**THE PROBLEM**
Find all the lines in the entries below that hold the word "NAND" and copy them.

**THE DATA**
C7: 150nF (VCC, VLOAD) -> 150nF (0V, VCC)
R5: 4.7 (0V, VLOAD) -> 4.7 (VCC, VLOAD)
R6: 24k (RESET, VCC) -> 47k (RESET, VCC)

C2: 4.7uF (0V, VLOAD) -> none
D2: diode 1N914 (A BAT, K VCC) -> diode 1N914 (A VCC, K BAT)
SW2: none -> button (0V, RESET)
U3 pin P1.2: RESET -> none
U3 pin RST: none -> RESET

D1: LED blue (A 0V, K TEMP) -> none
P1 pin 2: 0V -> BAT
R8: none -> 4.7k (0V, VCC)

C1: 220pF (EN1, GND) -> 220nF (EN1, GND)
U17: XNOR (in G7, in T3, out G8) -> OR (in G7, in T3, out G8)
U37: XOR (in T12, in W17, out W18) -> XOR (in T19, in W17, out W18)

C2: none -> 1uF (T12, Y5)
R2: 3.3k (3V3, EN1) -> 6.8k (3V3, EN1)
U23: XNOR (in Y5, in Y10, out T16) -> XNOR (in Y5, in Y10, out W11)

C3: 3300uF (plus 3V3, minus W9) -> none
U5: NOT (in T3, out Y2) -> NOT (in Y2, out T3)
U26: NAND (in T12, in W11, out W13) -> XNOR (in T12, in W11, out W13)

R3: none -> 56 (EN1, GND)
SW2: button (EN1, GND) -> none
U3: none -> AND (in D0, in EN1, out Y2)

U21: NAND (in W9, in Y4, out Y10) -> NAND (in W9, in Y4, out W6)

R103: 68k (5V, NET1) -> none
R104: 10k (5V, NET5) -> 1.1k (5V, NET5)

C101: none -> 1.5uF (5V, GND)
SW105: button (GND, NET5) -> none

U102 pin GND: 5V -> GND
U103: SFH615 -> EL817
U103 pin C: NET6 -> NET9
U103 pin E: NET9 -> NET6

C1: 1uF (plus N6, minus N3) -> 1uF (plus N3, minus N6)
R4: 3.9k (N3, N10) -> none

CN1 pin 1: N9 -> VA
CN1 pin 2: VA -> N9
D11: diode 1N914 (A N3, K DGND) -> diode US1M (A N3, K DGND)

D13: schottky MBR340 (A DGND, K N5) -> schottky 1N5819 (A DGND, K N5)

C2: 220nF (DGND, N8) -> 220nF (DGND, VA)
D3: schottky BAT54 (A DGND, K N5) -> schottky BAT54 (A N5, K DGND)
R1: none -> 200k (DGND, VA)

**WRITTEN RESPONSE**
U26: NAND (in T12, in W11, out W13) -> XNOR (in T12, in W11, out W13)
U21: NAND (in W9, in Y4, out Y10) -> NAND (in W9, in Y4, out W6)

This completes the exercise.